▶ [Supplied records]:
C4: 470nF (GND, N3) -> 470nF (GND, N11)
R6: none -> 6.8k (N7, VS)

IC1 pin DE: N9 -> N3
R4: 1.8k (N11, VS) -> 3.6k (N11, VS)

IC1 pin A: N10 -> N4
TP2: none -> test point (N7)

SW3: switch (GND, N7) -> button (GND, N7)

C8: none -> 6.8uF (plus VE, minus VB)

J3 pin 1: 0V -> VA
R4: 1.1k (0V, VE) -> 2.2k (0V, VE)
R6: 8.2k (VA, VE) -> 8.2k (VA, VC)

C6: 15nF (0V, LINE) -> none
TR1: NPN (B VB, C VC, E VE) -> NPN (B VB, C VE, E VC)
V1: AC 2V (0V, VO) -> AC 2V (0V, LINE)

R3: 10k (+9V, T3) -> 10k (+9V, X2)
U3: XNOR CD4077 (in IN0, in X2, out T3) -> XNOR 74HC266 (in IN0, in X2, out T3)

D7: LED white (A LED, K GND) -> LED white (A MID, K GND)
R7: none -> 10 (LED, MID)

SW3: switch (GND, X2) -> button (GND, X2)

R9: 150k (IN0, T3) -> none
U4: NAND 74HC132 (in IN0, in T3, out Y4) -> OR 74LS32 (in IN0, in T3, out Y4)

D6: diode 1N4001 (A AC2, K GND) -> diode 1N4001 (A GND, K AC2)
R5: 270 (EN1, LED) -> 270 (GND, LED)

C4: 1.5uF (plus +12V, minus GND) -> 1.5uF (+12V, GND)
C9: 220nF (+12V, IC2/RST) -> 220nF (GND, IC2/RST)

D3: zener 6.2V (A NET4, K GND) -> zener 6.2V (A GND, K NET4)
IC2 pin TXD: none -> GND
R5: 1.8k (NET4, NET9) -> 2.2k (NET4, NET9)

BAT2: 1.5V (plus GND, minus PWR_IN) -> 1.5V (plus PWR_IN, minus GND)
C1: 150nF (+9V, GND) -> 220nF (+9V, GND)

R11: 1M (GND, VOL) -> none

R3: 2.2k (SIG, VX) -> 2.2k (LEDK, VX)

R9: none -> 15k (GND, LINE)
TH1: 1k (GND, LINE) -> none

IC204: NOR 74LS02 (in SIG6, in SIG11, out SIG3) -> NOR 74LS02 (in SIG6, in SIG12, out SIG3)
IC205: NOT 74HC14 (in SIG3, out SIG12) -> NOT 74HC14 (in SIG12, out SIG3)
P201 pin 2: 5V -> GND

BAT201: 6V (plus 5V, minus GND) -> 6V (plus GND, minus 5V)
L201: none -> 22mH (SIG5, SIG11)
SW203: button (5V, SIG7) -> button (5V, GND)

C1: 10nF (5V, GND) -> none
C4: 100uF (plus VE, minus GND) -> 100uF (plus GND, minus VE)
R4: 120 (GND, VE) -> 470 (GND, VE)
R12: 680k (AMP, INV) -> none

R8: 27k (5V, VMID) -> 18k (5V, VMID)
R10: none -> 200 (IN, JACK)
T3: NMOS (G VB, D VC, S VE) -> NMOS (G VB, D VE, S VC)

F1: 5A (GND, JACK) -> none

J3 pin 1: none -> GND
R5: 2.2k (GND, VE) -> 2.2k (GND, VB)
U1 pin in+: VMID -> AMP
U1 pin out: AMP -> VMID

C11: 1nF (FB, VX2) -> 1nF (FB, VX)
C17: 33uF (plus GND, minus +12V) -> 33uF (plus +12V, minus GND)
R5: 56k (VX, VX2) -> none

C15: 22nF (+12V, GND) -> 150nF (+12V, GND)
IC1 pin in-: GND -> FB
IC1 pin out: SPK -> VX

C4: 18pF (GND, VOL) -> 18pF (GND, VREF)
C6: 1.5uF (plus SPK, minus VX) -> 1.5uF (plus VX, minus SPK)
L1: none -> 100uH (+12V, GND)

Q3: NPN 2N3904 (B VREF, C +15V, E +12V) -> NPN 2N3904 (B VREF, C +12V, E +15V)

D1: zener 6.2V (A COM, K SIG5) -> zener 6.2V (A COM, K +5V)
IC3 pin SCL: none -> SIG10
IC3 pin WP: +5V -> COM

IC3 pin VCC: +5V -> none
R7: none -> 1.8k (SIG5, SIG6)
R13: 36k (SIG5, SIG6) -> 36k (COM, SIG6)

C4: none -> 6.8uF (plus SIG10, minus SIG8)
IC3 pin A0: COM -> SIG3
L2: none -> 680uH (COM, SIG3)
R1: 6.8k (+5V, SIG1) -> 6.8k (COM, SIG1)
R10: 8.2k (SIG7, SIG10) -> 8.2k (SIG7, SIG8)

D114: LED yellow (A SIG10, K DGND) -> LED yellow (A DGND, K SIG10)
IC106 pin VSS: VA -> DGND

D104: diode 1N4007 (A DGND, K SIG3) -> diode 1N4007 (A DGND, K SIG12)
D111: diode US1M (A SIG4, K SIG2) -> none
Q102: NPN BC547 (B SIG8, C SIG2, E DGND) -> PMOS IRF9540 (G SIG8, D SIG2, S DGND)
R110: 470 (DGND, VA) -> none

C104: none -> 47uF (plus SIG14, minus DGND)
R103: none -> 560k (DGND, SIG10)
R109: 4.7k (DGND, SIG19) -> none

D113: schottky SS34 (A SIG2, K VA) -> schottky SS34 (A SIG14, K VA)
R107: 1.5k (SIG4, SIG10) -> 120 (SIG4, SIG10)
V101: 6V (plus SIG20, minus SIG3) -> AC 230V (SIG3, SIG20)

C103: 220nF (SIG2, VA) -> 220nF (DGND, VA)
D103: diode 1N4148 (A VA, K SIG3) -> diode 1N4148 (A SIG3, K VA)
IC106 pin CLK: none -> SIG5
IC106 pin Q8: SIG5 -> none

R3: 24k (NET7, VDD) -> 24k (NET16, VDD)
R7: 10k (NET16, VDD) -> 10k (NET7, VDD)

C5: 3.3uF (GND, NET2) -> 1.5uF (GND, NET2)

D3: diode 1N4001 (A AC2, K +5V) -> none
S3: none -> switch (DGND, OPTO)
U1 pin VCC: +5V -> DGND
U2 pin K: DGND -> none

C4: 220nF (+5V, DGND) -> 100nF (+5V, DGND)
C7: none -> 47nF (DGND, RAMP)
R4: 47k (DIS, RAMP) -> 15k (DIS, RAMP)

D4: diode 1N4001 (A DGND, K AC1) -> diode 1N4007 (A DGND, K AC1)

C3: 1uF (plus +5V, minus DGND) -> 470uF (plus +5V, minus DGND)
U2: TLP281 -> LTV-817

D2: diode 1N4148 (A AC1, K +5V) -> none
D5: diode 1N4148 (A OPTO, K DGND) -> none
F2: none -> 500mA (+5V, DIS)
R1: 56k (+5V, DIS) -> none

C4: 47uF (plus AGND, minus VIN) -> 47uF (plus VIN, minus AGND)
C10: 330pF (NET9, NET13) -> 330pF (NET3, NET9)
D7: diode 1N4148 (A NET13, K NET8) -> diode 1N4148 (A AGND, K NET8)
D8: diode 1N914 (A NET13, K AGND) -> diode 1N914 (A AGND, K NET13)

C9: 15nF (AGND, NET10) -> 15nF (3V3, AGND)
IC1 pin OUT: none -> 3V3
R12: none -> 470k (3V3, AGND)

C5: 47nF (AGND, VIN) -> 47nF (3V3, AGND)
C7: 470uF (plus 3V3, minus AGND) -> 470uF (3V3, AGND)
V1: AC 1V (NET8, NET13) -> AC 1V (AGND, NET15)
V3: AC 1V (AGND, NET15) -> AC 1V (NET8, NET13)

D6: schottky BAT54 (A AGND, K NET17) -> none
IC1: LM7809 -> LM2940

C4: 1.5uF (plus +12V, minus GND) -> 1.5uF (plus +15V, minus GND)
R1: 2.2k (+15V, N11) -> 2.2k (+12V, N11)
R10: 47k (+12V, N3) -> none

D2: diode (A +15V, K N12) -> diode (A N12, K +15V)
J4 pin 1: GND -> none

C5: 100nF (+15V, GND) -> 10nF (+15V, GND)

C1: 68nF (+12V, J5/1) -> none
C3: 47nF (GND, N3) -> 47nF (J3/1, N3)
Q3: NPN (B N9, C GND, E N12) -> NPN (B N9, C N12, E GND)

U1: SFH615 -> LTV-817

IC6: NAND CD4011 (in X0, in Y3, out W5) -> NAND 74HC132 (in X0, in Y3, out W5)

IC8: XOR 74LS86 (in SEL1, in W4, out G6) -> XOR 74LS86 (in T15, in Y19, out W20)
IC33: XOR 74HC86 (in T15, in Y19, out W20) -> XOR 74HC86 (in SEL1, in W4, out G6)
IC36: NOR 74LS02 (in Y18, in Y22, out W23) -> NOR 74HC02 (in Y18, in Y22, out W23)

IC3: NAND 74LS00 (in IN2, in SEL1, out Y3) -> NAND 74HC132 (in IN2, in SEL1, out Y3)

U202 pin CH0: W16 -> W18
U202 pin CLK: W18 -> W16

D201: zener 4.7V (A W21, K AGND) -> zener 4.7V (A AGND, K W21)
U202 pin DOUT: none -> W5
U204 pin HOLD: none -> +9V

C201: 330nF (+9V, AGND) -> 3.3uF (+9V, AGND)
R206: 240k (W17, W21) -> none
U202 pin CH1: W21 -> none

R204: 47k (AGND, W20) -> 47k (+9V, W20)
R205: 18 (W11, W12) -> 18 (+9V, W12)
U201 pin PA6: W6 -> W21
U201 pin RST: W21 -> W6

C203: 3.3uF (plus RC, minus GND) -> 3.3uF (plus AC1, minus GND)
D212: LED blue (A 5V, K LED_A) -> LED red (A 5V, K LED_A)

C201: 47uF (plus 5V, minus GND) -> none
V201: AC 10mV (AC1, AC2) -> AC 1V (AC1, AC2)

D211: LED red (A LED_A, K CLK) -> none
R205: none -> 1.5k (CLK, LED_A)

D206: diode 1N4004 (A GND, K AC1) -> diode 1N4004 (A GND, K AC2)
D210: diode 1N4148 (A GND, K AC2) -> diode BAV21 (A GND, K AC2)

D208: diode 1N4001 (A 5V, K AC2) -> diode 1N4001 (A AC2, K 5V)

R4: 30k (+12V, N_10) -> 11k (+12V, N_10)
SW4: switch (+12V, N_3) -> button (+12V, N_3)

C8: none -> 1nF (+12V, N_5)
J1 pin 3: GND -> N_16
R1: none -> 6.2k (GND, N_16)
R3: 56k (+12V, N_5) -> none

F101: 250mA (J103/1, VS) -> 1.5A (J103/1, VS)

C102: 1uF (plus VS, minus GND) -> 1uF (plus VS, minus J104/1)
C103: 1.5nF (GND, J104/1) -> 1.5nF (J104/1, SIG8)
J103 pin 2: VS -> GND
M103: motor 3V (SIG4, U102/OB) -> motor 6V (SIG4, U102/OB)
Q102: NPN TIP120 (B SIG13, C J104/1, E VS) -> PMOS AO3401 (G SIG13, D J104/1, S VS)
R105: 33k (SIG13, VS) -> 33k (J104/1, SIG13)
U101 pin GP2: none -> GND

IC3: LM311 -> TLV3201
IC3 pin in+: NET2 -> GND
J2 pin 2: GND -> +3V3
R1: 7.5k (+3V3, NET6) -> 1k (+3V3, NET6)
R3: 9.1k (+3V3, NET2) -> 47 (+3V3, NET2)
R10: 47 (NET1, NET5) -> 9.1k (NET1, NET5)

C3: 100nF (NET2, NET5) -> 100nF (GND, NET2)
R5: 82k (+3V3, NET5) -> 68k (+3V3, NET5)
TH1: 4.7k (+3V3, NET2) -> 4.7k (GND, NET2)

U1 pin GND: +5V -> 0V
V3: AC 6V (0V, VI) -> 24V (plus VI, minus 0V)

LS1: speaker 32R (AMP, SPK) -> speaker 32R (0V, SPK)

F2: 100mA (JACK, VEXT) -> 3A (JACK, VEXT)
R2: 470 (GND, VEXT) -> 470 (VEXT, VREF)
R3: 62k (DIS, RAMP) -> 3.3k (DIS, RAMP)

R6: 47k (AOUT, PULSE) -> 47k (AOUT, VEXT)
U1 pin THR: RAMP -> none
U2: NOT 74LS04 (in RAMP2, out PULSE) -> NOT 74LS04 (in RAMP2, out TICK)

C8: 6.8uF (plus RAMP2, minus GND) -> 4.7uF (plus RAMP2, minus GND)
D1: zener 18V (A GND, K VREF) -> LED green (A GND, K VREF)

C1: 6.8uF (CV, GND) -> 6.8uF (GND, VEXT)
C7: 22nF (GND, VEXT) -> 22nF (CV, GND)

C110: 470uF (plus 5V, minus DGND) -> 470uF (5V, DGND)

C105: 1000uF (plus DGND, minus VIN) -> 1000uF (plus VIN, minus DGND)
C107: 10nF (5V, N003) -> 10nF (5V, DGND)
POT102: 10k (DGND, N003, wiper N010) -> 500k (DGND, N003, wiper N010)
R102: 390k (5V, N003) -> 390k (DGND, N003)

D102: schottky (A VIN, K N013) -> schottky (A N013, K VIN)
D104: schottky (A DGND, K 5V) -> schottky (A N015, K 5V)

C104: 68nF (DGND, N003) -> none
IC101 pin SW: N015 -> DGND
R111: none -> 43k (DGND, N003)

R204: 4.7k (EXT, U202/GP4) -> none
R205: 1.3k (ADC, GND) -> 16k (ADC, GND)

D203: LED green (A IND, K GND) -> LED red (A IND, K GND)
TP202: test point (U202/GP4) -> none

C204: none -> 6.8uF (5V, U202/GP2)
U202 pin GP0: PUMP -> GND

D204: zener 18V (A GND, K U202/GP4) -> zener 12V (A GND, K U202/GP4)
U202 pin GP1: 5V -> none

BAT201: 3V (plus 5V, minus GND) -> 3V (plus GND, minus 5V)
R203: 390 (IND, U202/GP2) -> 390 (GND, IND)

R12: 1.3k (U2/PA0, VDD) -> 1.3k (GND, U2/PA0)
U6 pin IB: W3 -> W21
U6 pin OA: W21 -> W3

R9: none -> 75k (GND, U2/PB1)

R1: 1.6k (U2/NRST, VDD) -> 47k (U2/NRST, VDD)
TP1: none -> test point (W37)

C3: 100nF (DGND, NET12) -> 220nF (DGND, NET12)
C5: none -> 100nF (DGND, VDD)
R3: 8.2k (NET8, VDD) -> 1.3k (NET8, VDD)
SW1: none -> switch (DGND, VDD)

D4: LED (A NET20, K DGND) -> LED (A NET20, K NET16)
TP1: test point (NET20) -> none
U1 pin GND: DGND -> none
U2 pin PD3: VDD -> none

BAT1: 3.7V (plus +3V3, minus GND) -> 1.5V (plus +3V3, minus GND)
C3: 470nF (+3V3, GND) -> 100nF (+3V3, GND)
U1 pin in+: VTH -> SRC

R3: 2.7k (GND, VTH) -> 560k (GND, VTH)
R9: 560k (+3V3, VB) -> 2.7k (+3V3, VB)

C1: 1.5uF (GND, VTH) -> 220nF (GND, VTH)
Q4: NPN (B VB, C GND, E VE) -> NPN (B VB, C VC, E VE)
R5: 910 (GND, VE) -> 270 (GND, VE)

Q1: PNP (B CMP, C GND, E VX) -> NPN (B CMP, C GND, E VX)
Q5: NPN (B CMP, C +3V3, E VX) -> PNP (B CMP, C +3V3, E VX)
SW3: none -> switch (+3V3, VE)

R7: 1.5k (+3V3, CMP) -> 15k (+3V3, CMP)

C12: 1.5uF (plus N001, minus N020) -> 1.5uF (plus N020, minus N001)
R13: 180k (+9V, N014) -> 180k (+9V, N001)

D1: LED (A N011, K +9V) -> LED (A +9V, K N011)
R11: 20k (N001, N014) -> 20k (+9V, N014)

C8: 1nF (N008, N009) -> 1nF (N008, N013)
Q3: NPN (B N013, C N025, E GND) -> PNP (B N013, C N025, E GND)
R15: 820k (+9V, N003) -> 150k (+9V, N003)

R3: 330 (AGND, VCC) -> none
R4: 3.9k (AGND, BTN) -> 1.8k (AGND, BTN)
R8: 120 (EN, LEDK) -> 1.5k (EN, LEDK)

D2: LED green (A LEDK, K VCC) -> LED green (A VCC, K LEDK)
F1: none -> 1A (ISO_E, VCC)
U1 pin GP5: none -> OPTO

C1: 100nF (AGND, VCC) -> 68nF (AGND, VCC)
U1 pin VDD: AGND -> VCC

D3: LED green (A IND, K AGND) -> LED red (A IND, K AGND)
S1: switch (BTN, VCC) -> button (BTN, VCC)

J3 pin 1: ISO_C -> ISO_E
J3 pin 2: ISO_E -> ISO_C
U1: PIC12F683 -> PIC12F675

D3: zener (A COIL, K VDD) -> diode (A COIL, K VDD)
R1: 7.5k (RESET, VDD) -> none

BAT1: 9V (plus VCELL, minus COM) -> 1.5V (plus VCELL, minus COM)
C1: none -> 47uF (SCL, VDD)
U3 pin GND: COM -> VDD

▶ [Exercise requirements]: Look above for the line with "POT102: 10k (DGND, N003, wiper" and the line with "C1: 100nF (AGND, VCC) -> 68nF (AGND, VCC)". Retype those two lines and every line between them exactly, adding nothing.

▶ [Response area]:
POT102: 10k (DGND, N003, wiper N010) -> 500k (DGND, N003, wiper N010)
R102: 390k (5V, N003) -> 390k (DGND, N003)

D102: schottky (A VIN, K N013) -> schottky (A N013, K VIN)
D104: schottky (A DGND, K 5V) -> schottky (A N015, K 5V)

C104: 68nF (DGND, N003) -> none
IC101 pin SW: N015 -> DGND
R111: none -> 43k (DGND, N003)

R204: 4.7k (EXT, U202/GP4) -> none
R205: 1.3k (ADC, GND) -> 16k (ADC, GND)

D203: LED green (A IND, K GND) -> LED red (A IND, K GND)
TP202: test point (U202/GP4) -> none

C204: none -> 6.8uF (5V, U202/GP2)
U202 pin GP0: PUMP -> GND

D204: zener 18V (A GND, K U202/GP4) -> zener 12V (A GND, K U202/GP4)
U202 pin GP1: 5V -> none

BAT201: 3V (plus 5V, minus GND) -> 3V (plus GND, minus 5V)
R203: 390 (IND, U202/GP2) -> 390 (GND, IND)

R12: 1.3k (U2/PA0, VDD) -> 1.3k (GND, U2/PA0)
U6 pin IB: W3 -> W21
U6 pin OA: W21 -> W3

R9: none -> 75k (GND, U2/PB1)

R1: 1.6k (U2/NRST, VDD) -> 47k (U2/NRST, VDD)
TP1: none -> test point (W37)

C3: 100nF (DGND, NET12) -> 220nF (DGND, NET12)
C5: none -> 100nF (DGND, VDD)
R3: 8.2k (NET8, VDD) -> 1.3k (NET8, VDD)
SW1: none -> switch (DGND, VDD)

D4: LED (A NET20, K DGND) -> LED (A NET20, K NET16)
TP1: test point (NET20) -> none
U1 pin GND: DGND -> none
U2 pin PD3: VDD -> none

BAT1: 3.7V (plus +3V3, minus GND) -> 1.5V (plus +3V3, minus GND)
C3: 470nF (+3V3, GND) -> 100nF (+3V3, GND)
U1 pin in+: VTH -> SRC

R3: 2.7k (GND, VTH) -> 560k (GND, VTH)
R9: 560k (+3V3, VB) -> 2.7k (+3V3, VB)

C1: 1.5uF (GND, VTH) -> 220nF (GND, VTH)
Q4: NPN (B VB, C GND, E VE) -> NPN (B VB, C VC, E VE)
R5: 910 (GND, VE) -> 270 (GND, VE)

Q1: PNP (B CMP, C GND, E VX) -> NPN (B CMP, C GND, E VX)
Q5: NPN (B CMP, C +3V3, E VX) -> PNP (B CMP, C +3V3, E VX)
SW3: none -> switch (+3V3, VE)

R7: 1.5k (+3V3, CMP) -> 15k (+3V3, CMP)

C12: 1.5uF (plus N001, minus N020) -> 1.5uF (plus N020, minus N001)
R13: 180k (+9V, N014) -> 180k (+9V, N001)

D1: LED (A N011, K +9V) -> LED (A +9V, K N011)
R11: 20k (N001, N014) -> 20k (+9V, N014)

C8: 1nF (N008, N009) -> 1nF (N008, N013)
Q3: NPN (B N013, C N025, E GND) -> PNP (B N013, C N025, E GND)
R15: 820k (+9V, N003) -> 150k (+9V, N003)

R3: 330 (AGND, VCC) -> none
R4: 3.9k (AGND, BTN) -> 1.8k (AGND, BTN)
R8: 120 (EN, LEDK) -> 1.5k (EN, LEDK)

D2: LED green (A LEDK, K VCC) -> LED green (A VCC, K LEDK)
F1: none -> 1A (ISO_E, VCC)
U1 pin GP5: none -> OPTO

C1: 100nF (AGND, VCC) -> 68nF (AGND, VCC)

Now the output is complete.